Repeat the listing word for word. No pictures belong in the copy.

* THE DATA *
[Start of Attachment]

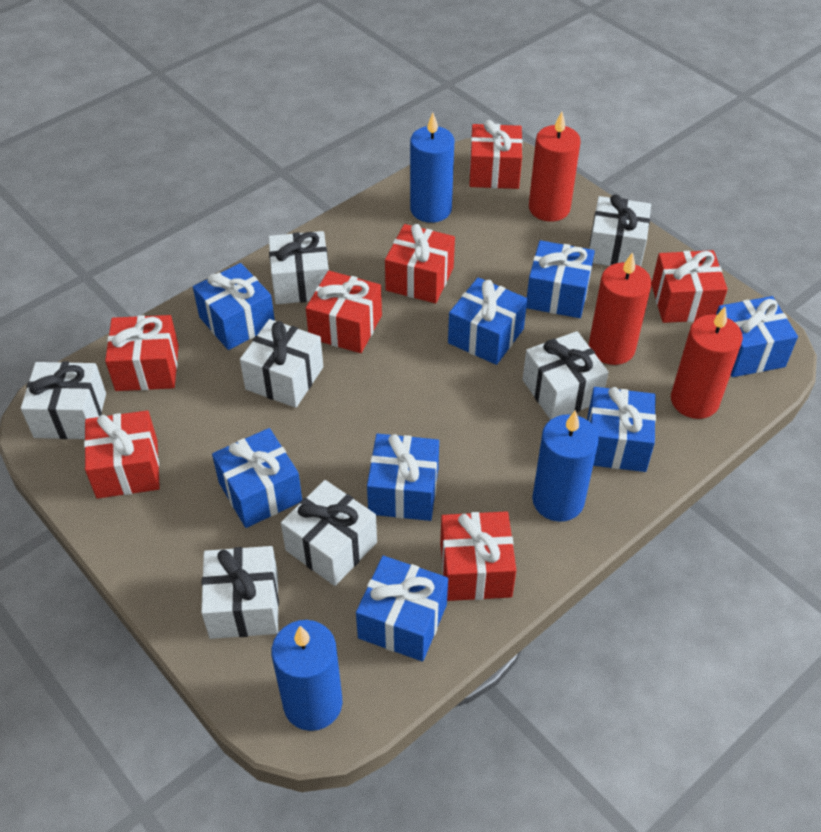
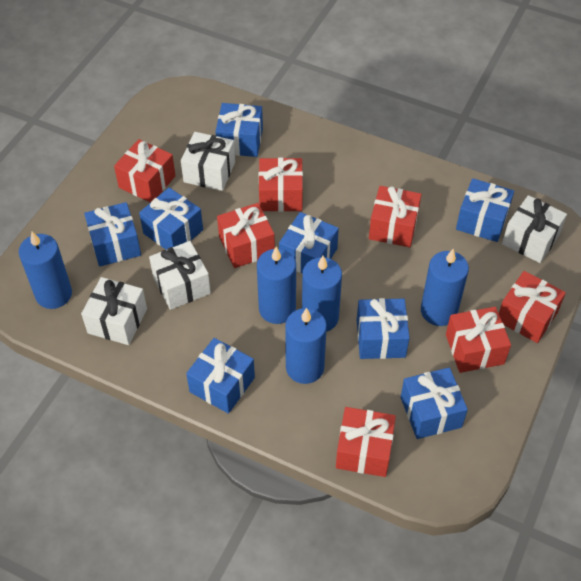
blue candle: 3 -> 5
red candle: 3 -> 0
white gift: 7 -> 4

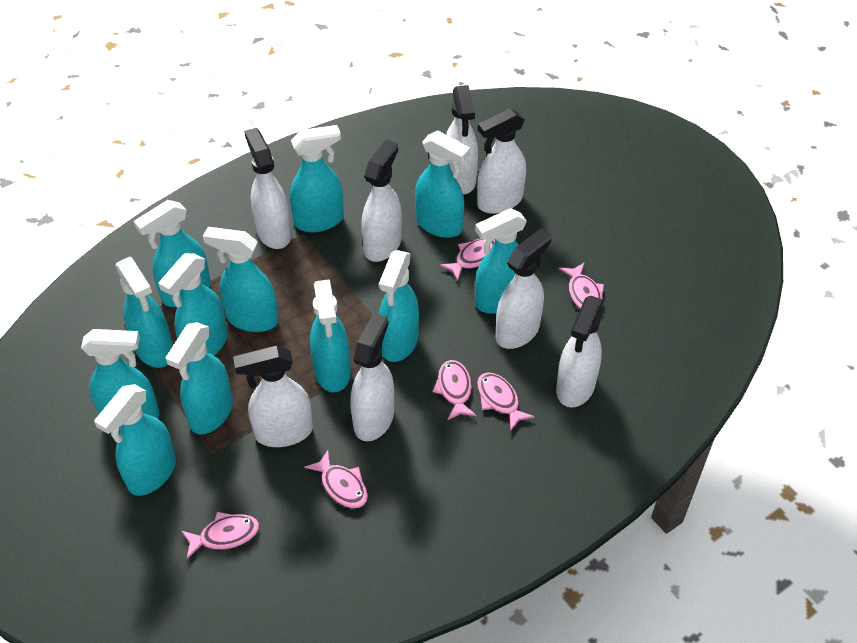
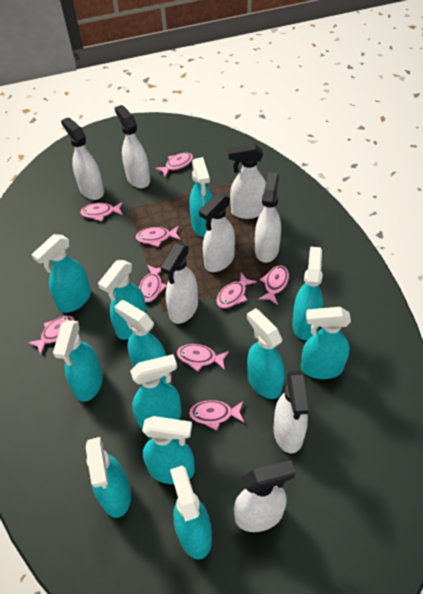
pink fish: 6 -> 9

[End of Attachment]

* ANSWER BELOW *
blue candle: 3 -> 5
red candle: 3 -> 0
white gift: 7 -> 4

pink fish: 6 -> 9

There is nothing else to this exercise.